[Material supplied]
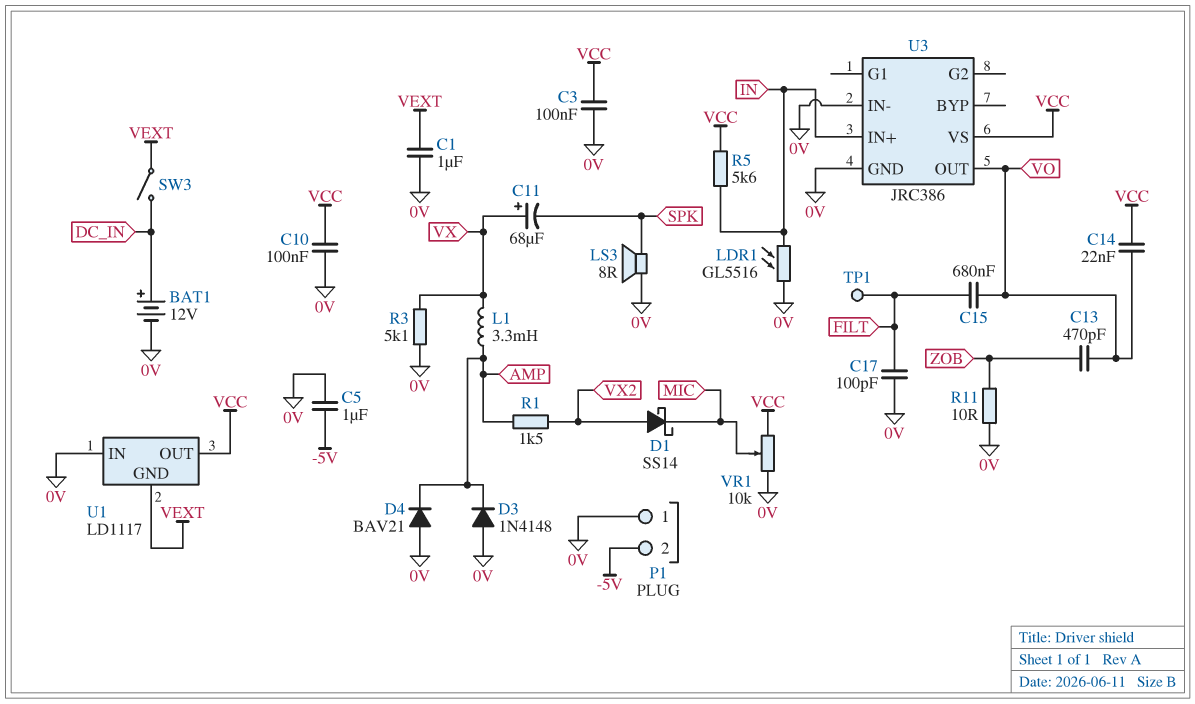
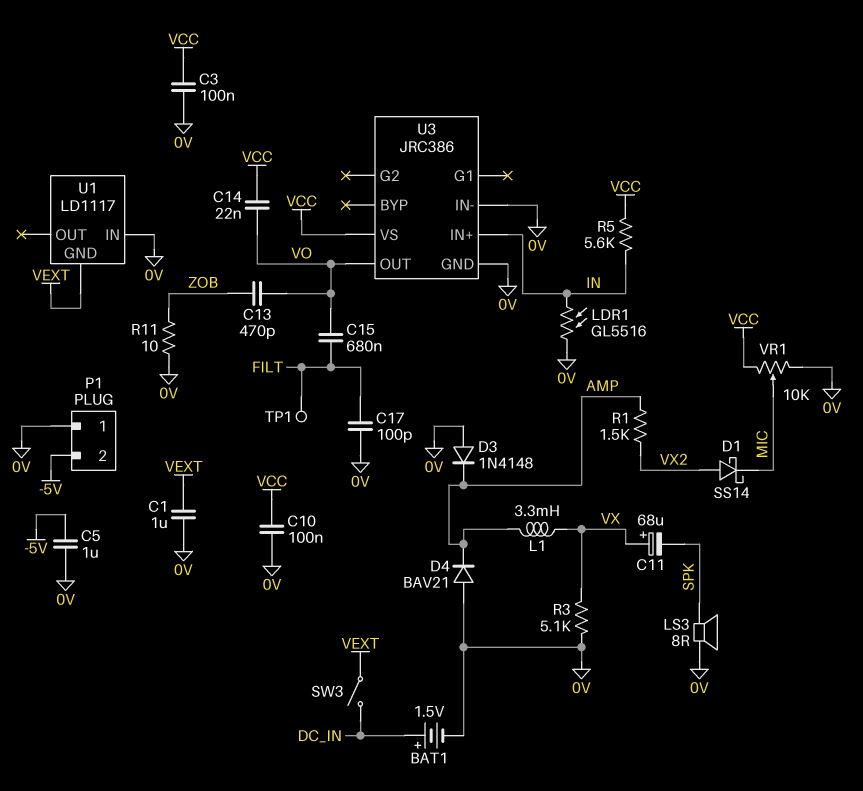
BAT1: 12V (plus DC_IN, minus 0V) -> 1.5V (plus DC_IN, minus 0V)
U1 pin OUT: VCC -> none

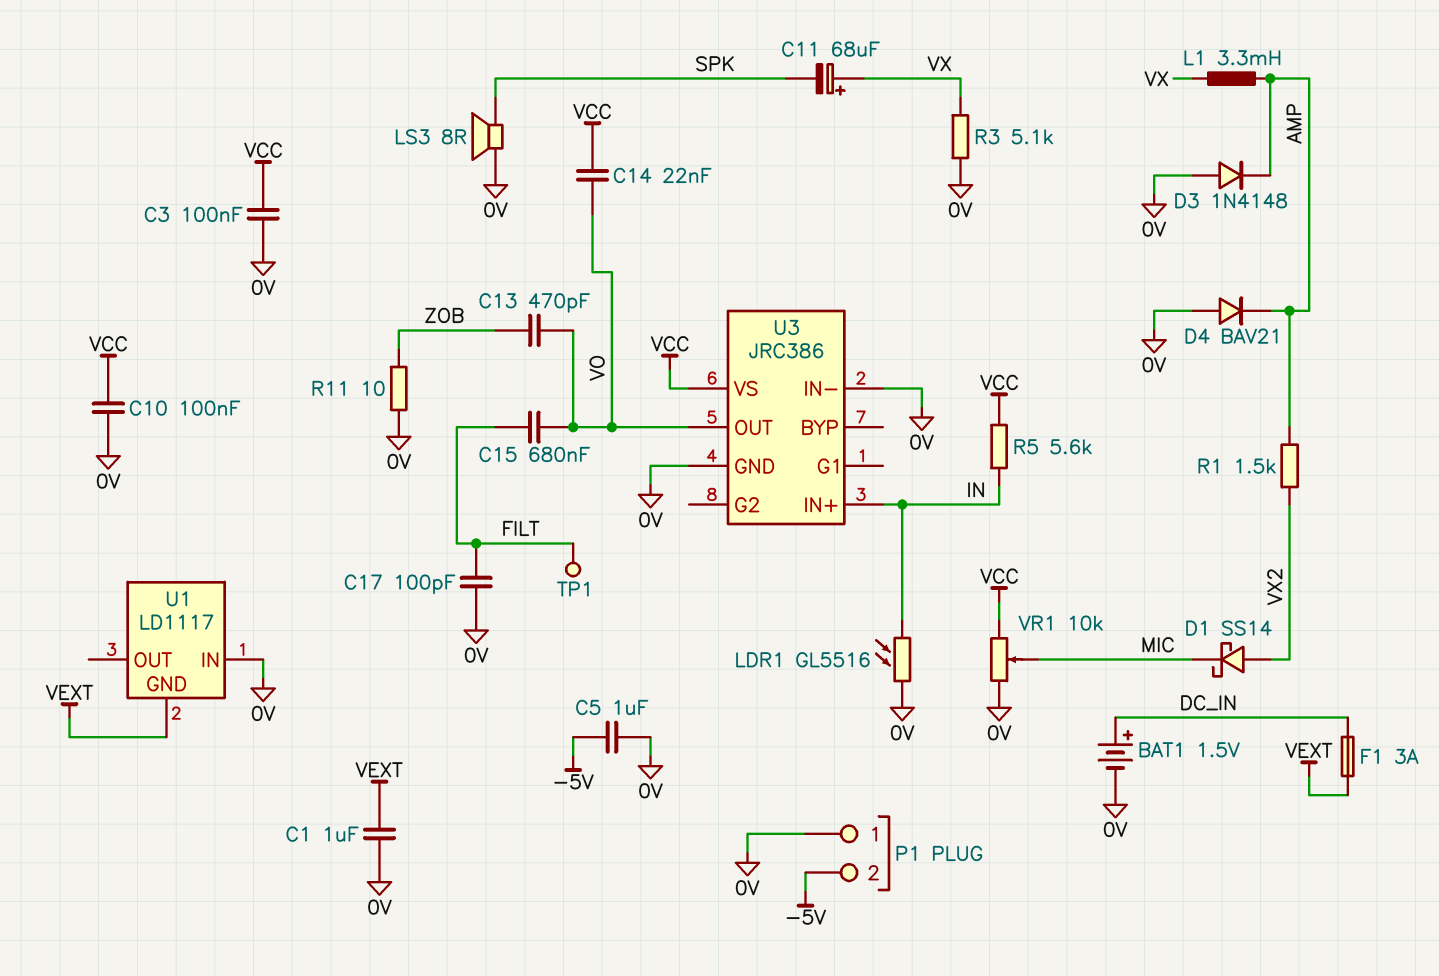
F1: none -> 3A (DC_IN, VEXT)
SW3: switch (DC_IN, VEXT) -> none

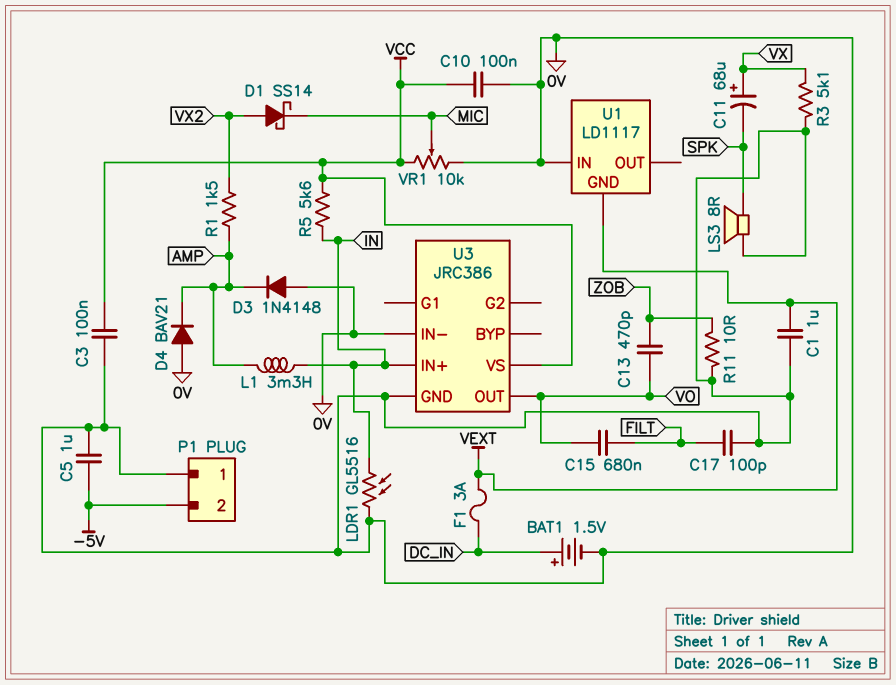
C14: 22nF (VCC, VO) -> none
L1: 3.3mH (AMP, VX) -> 3.3mH (AMP, IN)
TP1: test point (FILT) -> none

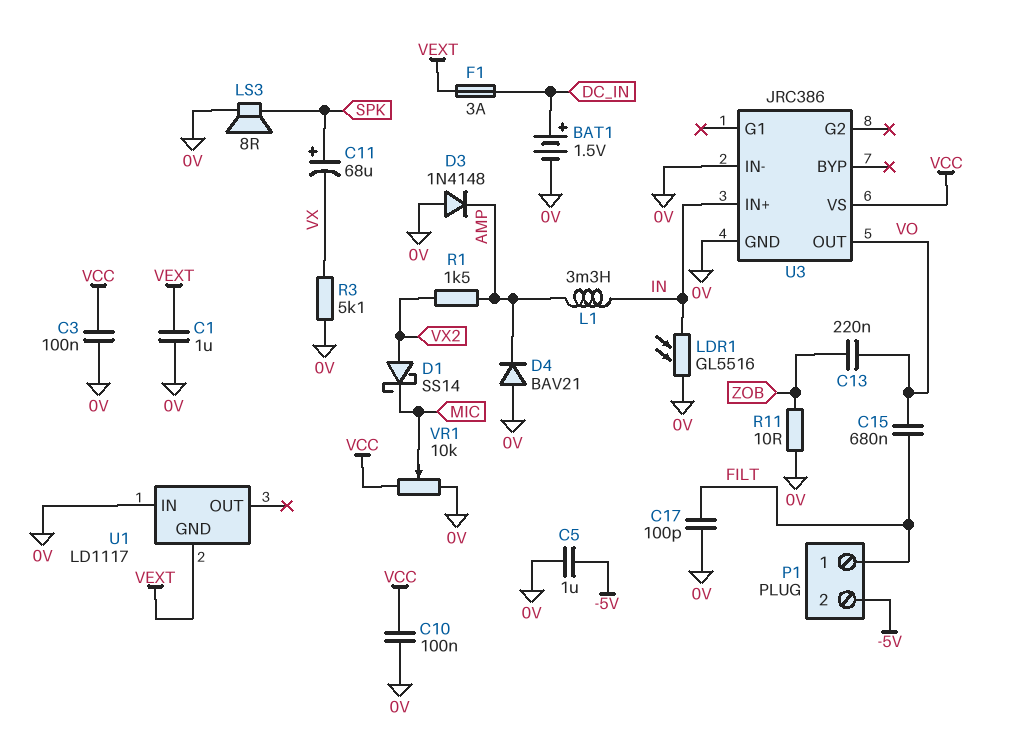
C11: 68uF (plus VX, minus SPK) -> 68uF (plus SPK, minus VX)
C13: 470pF (VO, ZOB) -> 220nF (VO, ZOB)
P1 pin 1: 0V -> FILT
R5: 5.6k (IN, VCC) -> none

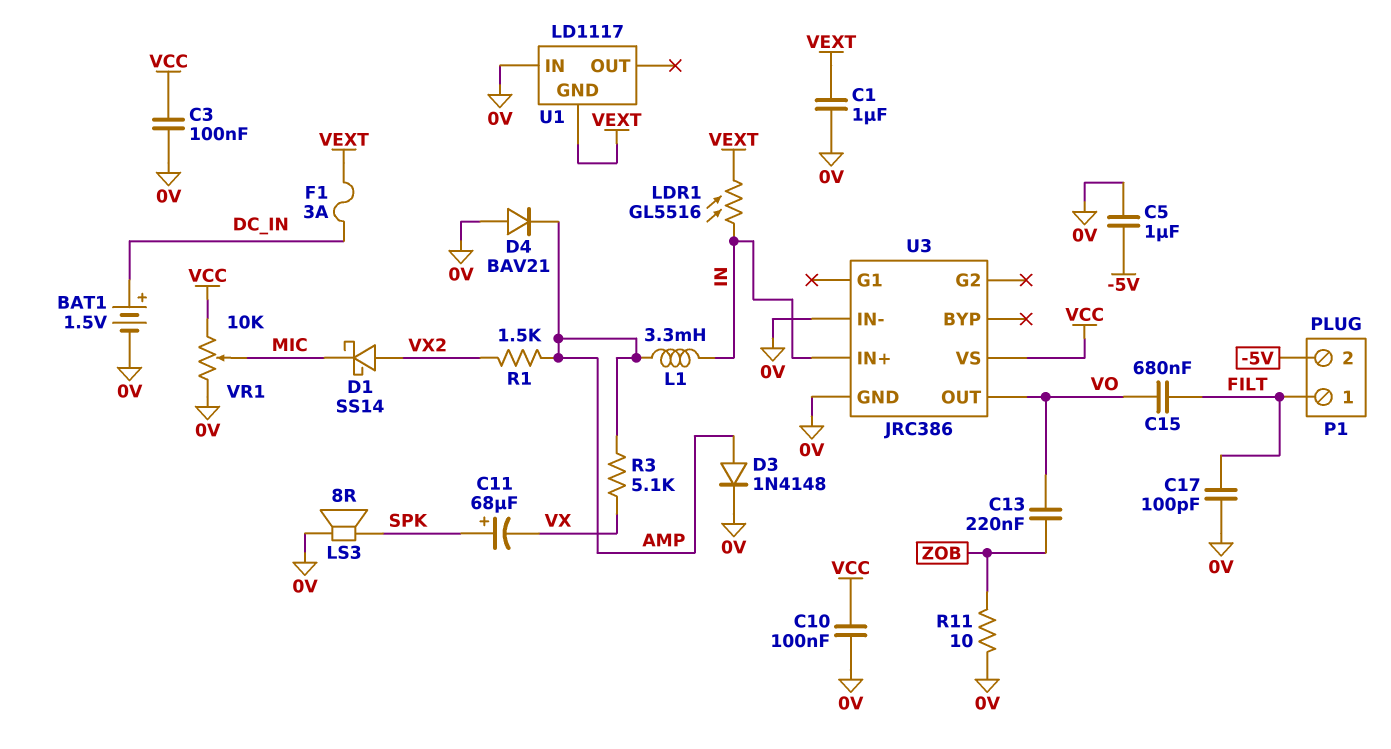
D3: diode 1N4148 (A 0V, K AMP) -> diode 1N4148 (A AMP, K 0V)
LDR1: GL5516 (0V, IN) -> GL5516 (IN, VEXT)
R3: 5.1k (0V, VX) -> 5.1k (AMP, VX)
[/Material supplied]
Print out the material verbatim, skipping pictures.

BAT1: 12V (plus DC_IN, minus 0V) -> 1.5V (plus DC_IN, minus 0V)
U1 pin OUT: VCC -> none

F1: none -> 3A (DC_IN, VEXT)
SW3: switch (DC_IN, VEXT) -> none

C14: 22nF (VCC, VO) -> none
L1: 3.3mH (AMP, VX) -> 3.3mH (AMP, IN)
TP1: test point (FILT) -> none

C11: 68uF (plus VX, minus SPK) -> 68uF (plus SPK, minus VX)
C13: 470pF (VO, ZOB) -> 220nF (VO, ZOB)
P1 pin 1: 0V -> FILT
R5: 5.6k (IN, VCC) -> none

D3: diode 1N4148 (A 0V, K AMP) -> diode 1N4148 (A AMP, K 0V)
LDR1: GL5516 (0V, IN) -> GL5516 (IN, VEXT)
R3: 5.1k (0V, VX) -> 5.1k (AMP, VX)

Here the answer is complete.